Given data:
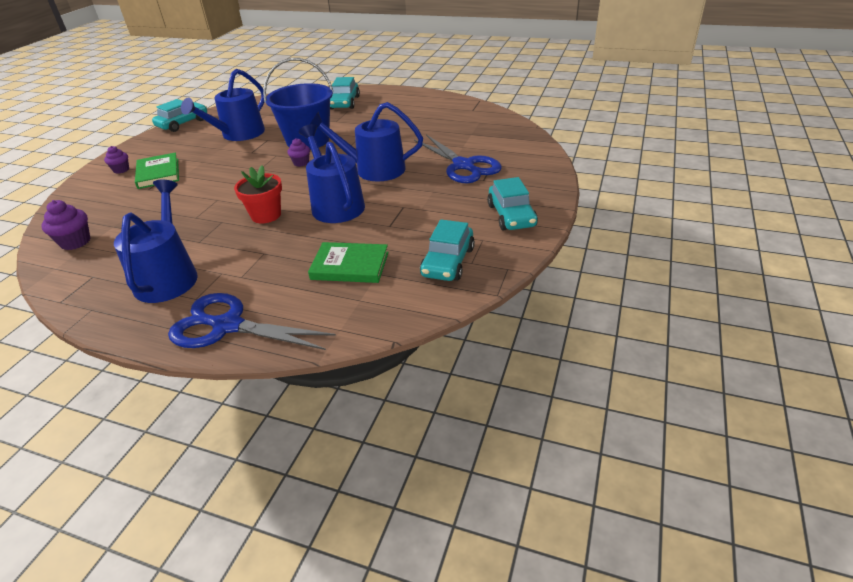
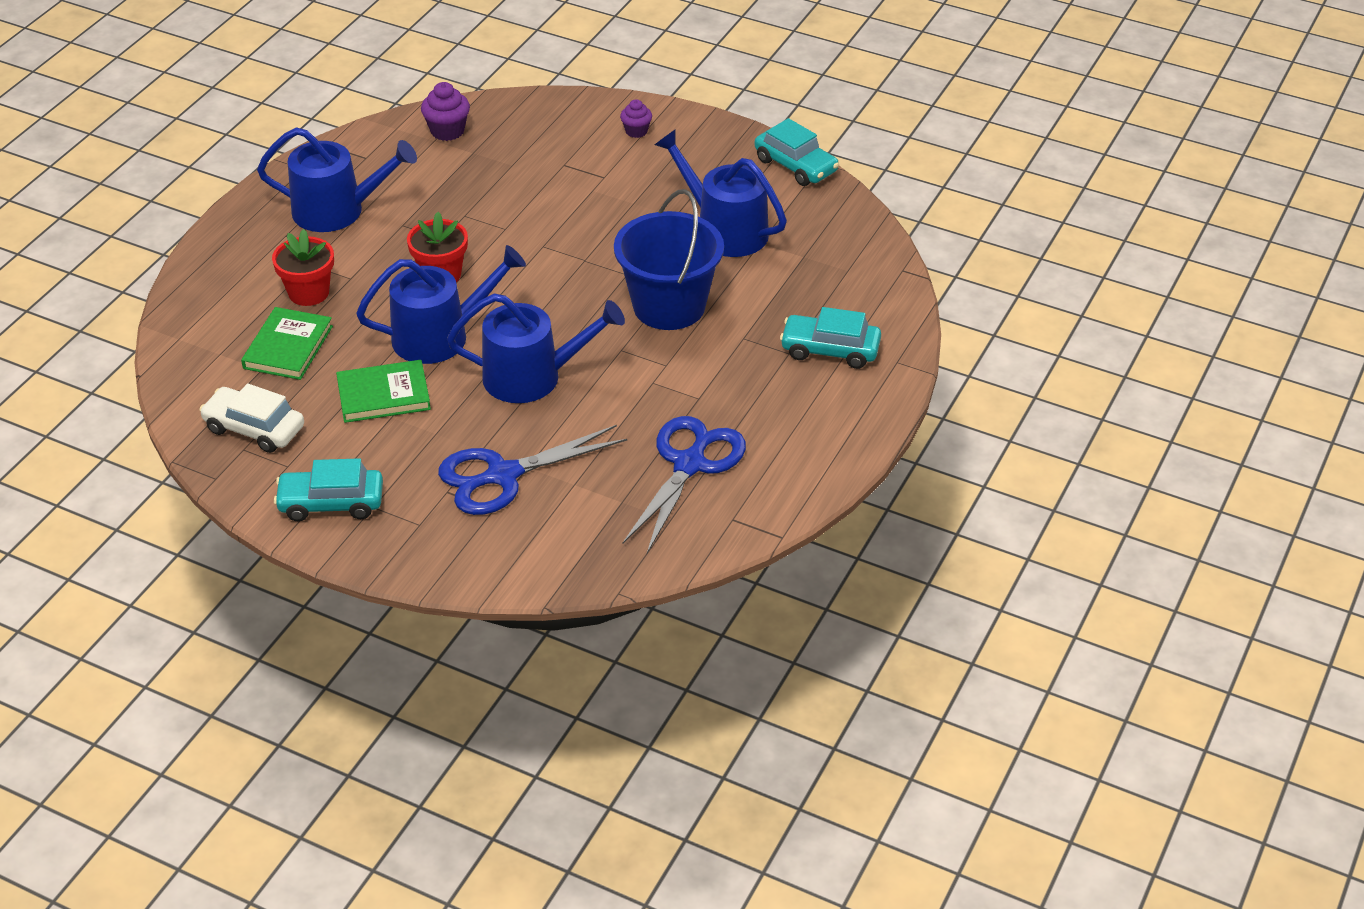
camera: 95 degrees right, 5 degrees up
(158, 173) = (610, 166): green book -> green book (383, 395)
(228, 326) = (225, 262): blue scissors -> blue scissors (689, 465)
(280, 269) = (309, 293): none -> red flower pot
(301, 163) = (587, 301): purple cupcake -> none
(374, 169) = (531, 377): blue watering can -> blue watering can turned 75 degrees clockwise
(448, 262) = (254, 429): turquoise car -> white car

Problem details: Transcribe every entry above exactly. Omit all pictures.

Solution:
camera: 95 degrees right, 5 degrees up
(158, 173) = (610, 166): green book -> green book (383, 395)
(228, 326) = (225, 262): blue scissors -> blue scissors (689, 465)
(280, 269) = (309, 293): none -> red flower pot
(301, 163) = (587, 301): purple cupcake -> none
(374, 169) = (531, 377): blue watering can -> blue watering can turned 75 degrees clockwise
(448, 262) = (254, 429): turquoise car -> white car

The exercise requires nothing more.